DATA RECORDS:
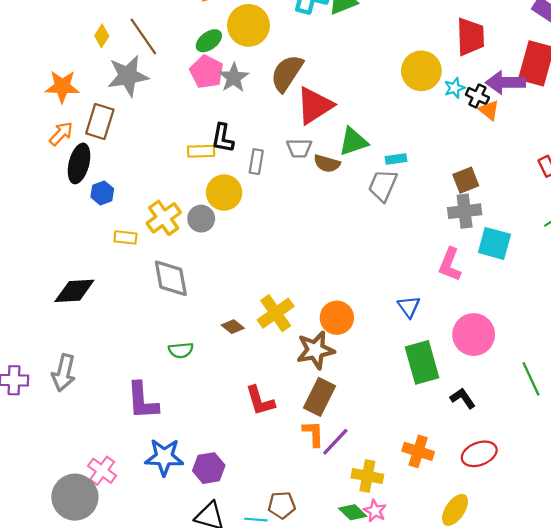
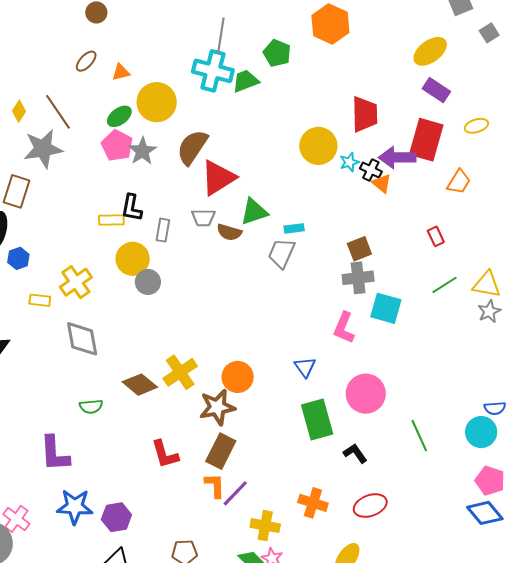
gray circle: (201, 219) -> (148, 282), moved
brown diamond: (233, 327) -> (140, 385), size x1.6

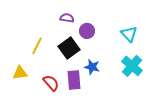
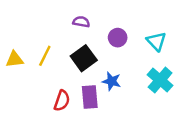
purple circle: (87, 31) -> (118, 38), moved
yellow triangle: (20, 73) -> (15, 59), moved
red semicircle: (51, 83) -> (62, 101), turned 60

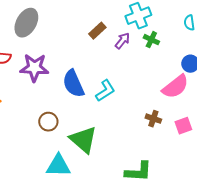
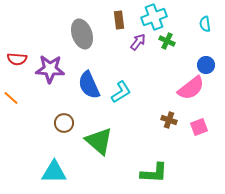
gray ellipse: (26, 23) -> (82, 34), moved, turned -48
brown rectangle: (97, 31) -> (119, 20), moved, turned -54
cyan triangle: (58, 166) -> (54, 172), moved

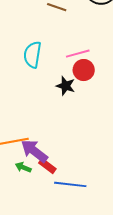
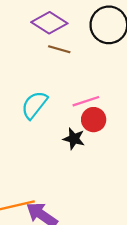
cyan semicircle: (33, 55) -> (34, 105), turned 32

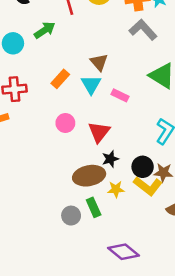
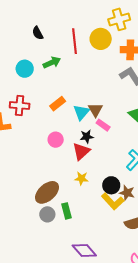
brown triangle: (99, 62) -> (95, 110), moved
black star: (110, 159) -> (87, 137), moved
brown ellipse: (89, 176) -> (47, 192), moved, turned -40
yellow star: (116, 189) -> (81, 178), moved

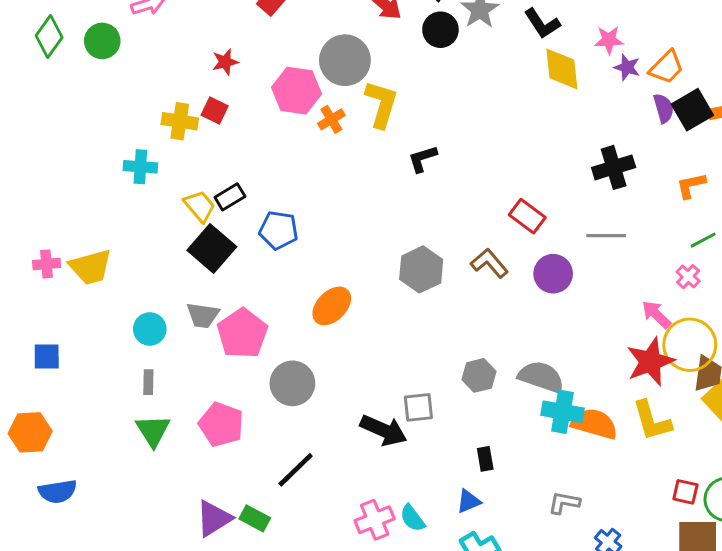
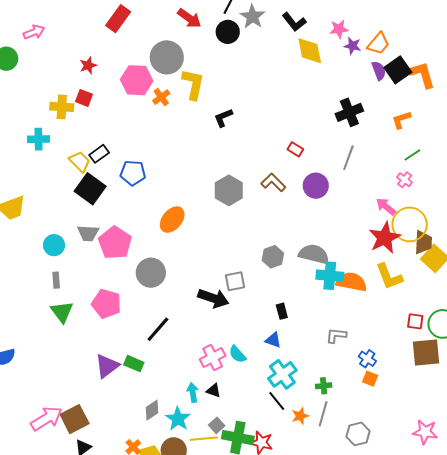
red rectangle: (527, 216) -> (295, 149), size x0.7
gray line: (606, 236) -> (348, 158), turned -65
blue triangle: (469, 501) -> (273, 340), turned 48

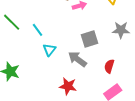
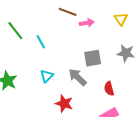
cyan triangle: (49, 50) -> (47, 76), moved
red semicircle: (109, 66) -> (109, 89), turned -40

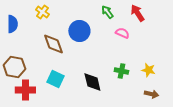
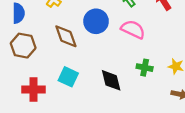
pink semicircle: (122, 33) -> (133, 29), moved, size x1.5
brown hexagon: (14, 67) -> (23, 46), moved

AIM OF THE EXERCISE:
Return every entry above word for word, and include no images.

RESULT:
gray circle: (201, 219) -> (148, 282), moved
brown diamond: (233, 327) -> (140, 385), size x1.6

purple circle: (87, 31) -> (118, 38), moved
yellow triangle: (20, 73) -> (15, 59), moved
red semicircle: (51, 83) -> (62, 101), turned 60

gray ellipse: (26, 23) -> (82, 34), moved, turned -48
brown rectangle: (97, 31) -> (119, 20), moved, turned -54
cyan triangle: (58, 166) -> (54, 172), moved

cyan semicircle: (33, 55) -> (34, 105), turned 32

brown triangle: (99, 62) -> (95, 110), moved
black star: (110, 159) -> (87, 137), moved
brown ellipse: (89, 176) -> (47, 192), moved, turned -40
yellow star: (116, 189) -> (81, 178), moved

red rectangle: (527, 216) -> (295, 149), size x0.7
gray line: (606, 236) -> (348, 158), turned -65
blue triangle: (469, 501) -> (273, 340), turned 48

cyan triangle: (49, 50) -> (47, 76), moved
red semicircle: (109, 66) -> (109, 89), turned -40

pink semicircle: (122, 33) -> (133, 29), moved, size x1.5
brown hexagon: (14, 67) -> (23, 46), moved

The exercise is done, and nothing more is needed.